[DATA TO EXAMINE — start]

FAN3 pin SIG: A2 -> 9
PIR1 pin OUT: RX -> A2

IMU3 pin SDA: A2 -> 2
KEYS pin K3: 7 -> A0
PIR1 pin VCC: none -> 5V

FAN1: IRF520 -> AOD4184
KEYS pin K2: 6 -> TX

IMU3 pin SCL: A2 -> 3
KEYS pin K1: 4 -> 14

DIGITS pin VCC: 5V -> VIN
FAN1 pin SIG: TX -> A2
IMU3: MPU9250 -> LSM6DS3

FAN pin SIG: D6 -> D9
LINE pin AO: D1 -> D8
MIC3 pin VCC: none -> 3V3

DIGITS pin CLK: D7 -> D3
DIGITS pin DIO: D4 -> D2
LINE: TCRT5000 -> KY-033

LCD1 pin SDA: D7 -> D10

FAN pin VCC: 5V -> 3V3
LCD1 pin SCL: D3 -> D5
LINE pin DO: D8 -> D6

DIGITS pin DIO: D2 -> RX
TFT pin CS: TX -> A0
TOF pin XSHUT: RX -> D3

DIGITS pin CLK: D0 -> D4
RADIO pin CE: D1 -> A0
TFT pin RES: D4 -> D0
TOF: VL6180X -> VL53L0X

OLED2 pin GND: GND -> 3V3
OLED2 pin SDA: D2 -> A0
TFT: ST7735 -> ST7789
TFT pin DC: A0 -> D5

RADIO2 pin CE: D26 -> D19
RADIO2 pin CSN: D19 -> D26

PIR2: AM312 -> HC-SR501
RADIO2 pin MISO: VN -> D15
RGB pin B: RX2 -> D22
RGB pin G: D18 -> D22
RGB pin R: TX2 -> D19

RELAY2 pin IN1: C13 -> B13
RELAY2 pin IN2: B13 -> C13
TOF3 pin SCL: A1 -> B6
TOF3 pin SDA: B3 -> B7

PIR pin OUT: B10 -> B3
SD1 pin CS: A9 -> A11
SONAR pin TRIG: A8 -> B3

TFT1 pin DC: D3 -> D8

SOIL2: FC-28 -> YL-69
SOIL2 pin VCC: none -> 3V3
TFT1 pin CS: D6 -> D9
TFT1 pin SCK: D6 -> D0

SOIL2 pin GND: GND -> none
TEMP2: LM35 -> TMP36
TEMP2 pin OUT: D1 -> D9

[DATA TO EXAMINE — finish]

◆ HOW TO COMPLETE THIS TASK
Starting at the line that contains "IMU3: MPU9250 -> LSM6DS3", output each remaining line of the listing, the last line included, exactly as it appears.

◆ OUTPUT BELOW
IMU3: MPU9250 -> LSM6DS3

FAN pin SIG: D6 -> D9
LINE pin AO: D1 -> D8
MIC3 pin VCC: none -> 3V3

DIGITS pin CLK: D7 -> D3
DIGITS pin DIO: D4 -> D2
LINE: TCRT5000 -> KY-033

LCD1 pin SDA: D7 -> D10

FAN pin VCC: 5V -> 3V3
LCD1 pin SCL: D3 -> D5
LINE pin DO: D8 -> D6

DIGITS pin DIO: D2 -> RX
TFT pin CS: TX -> A0
TOF pin XSHUT: RX -> D3

DIGITS pin CLK: D0 -> D4
RADIO pin CE: D1 -> A0
TFT pin RES: D4 -> D0
TOF: VL6180X -> VL53L0X

OLED2 pin GND: GND -> 3V3
OLED2 pin SDA: D2 -> A0
TFT: ST7735 -> ST7789
TFT pin DC: A0 -> D5

RADIO2 pin CE: D26 -> D19
RADIO2 pin CSN: D19 -> D26

PIR2: AM312 -> HC-SR501
RADIO2 pin MISO: VN -> D15
RGB pin B: RX2 -> D22
RGB pin G: D18 -> D22
RGB pin R: TX2 -> D19

RELAY2 pin IN1: C13 -> B13
RELAY2 pin IN2: B13 -> C13
TOF3 pin SCL: A1 -> B6
TOF3 pin SDA: B3 -> B7

PIR pin OUT: B10 -> B3
SD1 pin CS: A9 -> A11
SONAR pin TRIG: A8 -> B3

TFT1 pin DC: D3 -> D8

SOIL2: FC-28 -> YL-69
SOIL2 pin VCC: none -> 3V3
TFT1 pin CS: D6 -> D9
TFT1 pin SCK: D6 -> D0

SOIL2 pin GND: GND -> none
TEMP2: LM35 -> TMP36
TEMP2 pin OUT: D1 -> D9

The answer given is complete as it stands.